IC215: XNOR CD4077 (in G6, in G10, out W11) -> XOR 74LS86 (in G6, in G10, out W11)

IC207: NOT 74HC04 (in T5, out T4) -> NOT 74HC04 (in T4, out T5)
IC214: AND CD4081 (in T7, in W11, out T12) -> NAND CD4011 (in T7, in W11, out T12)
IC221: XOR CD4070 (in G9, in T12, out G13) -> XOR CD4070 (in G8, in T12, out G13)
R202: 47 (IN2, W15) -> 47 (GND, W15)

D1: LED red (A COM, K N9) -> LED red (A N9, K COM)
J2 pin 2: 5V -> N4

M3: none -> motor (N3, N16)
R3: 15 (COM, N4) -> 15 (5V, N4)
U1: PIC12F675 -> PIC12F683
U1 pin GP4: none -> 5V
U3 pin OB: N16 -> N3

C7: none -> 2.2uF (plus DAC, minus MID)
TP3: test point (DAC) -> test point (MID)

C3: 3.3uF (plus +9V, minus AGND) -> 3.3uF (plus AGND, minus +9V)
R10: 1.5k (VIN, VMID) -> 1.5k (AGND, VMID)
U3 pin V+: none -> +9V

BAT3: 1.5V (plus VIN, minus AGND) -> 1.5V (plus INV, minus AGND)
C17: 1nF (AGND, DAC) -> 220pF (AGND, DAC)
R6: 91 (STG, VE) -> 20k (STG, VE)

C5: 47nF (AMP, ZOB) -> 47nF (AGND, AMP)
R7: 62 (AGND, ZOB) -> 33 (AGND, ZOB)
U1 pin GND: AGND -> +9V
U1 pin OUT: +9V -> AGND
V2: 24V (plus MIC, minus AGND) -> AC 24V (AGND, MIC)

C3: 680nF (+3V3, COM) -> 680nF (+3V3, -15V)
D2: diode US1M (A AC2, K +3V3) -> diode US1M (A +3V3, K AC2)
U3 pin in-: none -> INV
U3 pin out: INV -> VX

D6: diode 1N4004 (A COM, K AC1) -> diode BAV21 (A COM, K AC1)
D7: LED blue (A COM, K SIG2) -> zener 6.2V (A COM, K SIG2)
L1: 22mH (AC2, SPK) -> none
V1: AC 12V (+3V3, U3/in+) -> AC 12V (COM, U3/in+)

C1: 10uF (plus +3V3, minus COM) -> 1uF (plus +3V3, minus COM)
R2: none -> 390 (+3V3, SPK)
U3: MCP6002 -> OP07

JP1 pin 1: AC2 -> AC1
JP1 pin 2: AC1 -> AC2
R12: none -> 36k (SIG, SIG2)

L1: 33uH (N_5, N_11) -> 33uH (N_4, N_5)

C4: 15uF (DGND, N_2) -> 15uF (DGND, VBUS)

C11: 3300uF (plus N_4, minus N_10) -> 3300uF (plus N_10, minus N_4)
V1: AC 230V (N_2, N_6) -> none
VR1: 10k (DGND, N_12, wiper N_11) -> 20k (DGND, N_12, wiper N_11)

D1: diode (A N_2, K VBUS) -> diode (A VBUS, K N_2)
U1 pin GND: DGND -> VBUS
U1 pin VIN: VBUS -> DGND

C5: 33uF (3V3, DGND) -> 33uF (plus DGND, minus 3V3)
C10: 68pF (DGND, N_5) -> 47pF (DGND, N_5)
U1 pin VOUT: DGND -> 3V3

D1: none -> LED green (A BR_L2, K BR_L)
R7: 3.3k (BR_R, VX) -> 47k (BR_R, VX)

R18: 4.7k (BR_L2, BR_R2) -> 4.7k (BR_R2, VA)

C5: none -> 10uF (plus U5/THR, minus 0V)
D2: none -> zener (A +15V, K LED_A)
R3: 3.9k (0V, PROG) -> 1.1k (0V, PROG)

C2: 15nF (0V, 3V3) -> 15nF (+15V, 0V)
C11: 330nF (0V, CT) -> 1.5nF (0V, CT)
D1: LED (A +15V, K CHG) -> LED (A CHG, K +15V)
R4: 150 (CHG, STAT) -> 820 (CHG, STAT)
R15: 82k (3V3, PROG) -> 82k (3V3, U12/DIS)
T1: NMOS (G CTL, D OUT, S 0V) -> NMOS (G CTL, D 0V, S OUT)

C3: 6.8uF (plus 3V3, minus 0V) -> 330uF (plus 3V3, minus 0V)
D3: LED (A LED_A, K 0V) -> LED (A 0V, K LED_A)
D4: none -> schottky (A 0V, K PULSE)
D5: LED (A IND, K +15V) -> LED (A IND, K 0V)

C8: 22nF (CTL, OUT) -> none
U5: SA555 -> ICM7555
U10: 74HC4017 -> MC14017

Assignment – Gather each line in the data that holds the string "diode".

Written answer –
D2: diode US1M (A AC2, K +3V3) -> diode US1M (A +3V3, K AC2)
D6: diode 1N4004 (A COM, K AC1) -> diode BAV21 (A COM, K AC1)
D1: diode (A N_2, K VBUS) -> diode (A VBUS, K N_2)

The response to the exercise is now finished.